* _Input material_:
*****
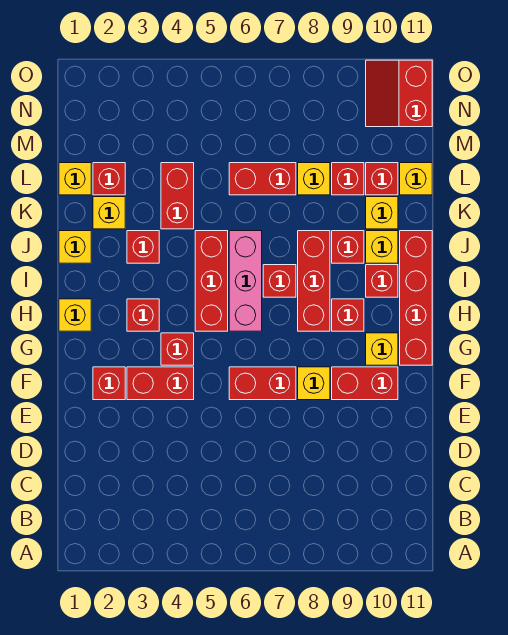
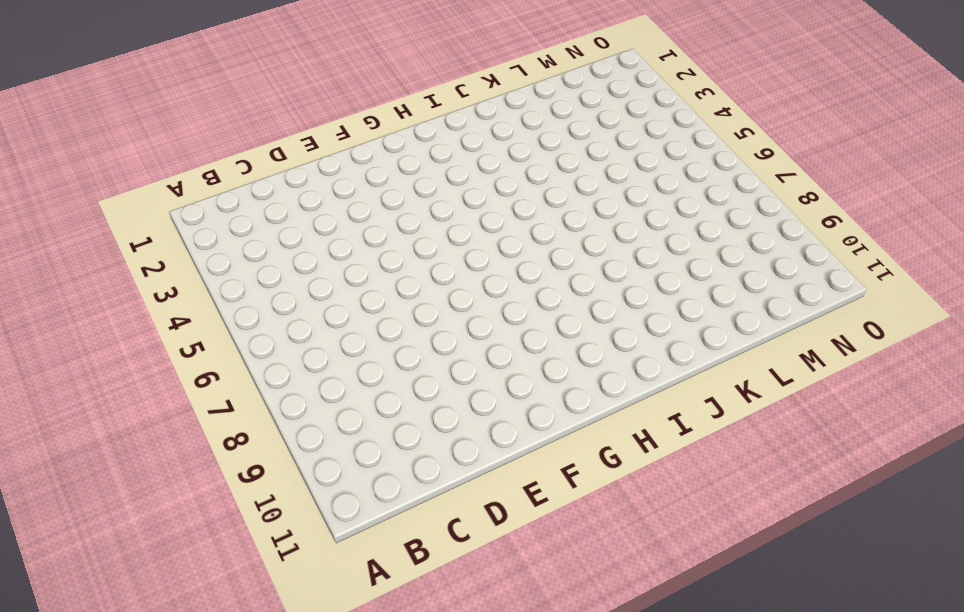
none -> red brick F2 level 1
none -> red brick F3:F4 level 1
none -> red brick F6:F7 level 1
none -> yellow brick F8 level 1

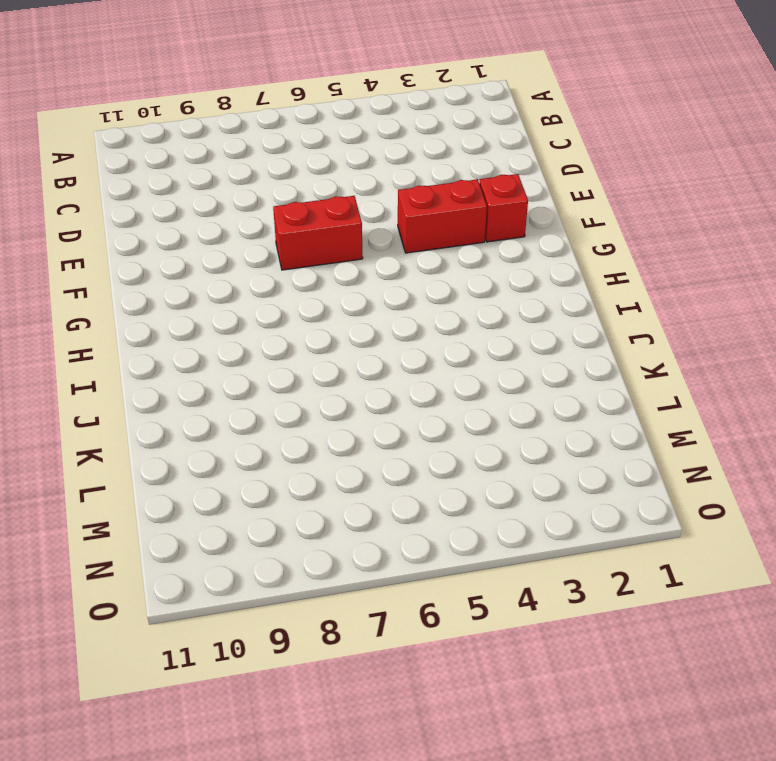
none -> yellow brick F8 level 1
none -> red brick F9:F10 level 1
none -> red brick G4 level 1
none -> yellow brick G10 level 1

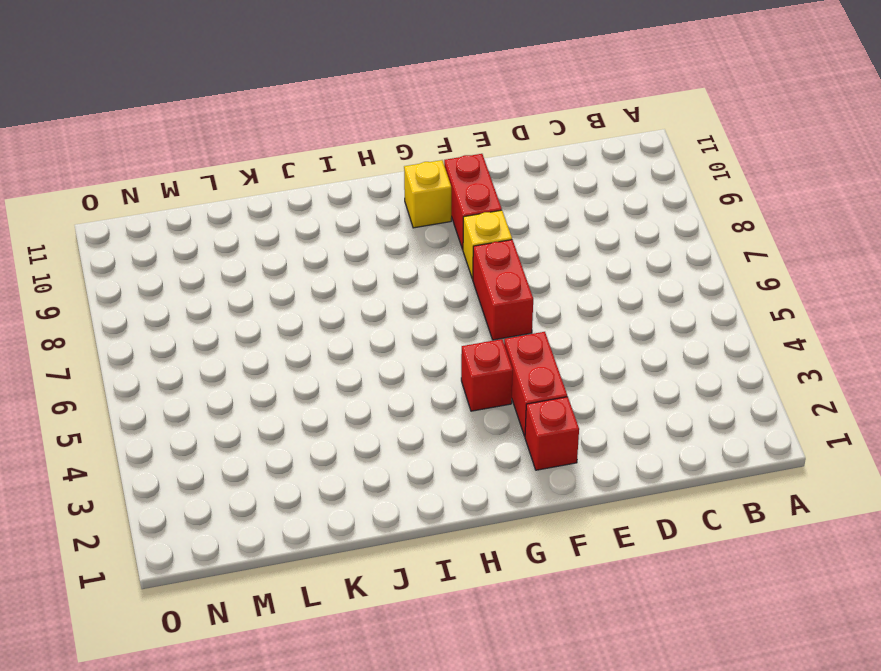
none -> red brick G11:J11 level 1
none -> yellow brick H1 level 1
none -> red brick H3 level 1
none -> red brick H5:J5 level 1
*****
* _What needs to be done_:
Repeat the listing exactly; do not print any picture.

* _Response area_:
none -> red brick F2 level 1
none -> red brick F3:F4 level 1
none -> red brick F6:F7 level 1
none -> yellow brick F8 level 1

none -> yellow brick F8 level 1
none -> red brick F9:F10 level 1
none -> red brick G4 level 1
none -> yellow brick G10 level 1

none -> red brick G11:J11 level 1
none -> yellow brick H1 level 1
none -> red brick H3 level 1
none -> red brick H5:J5 level 1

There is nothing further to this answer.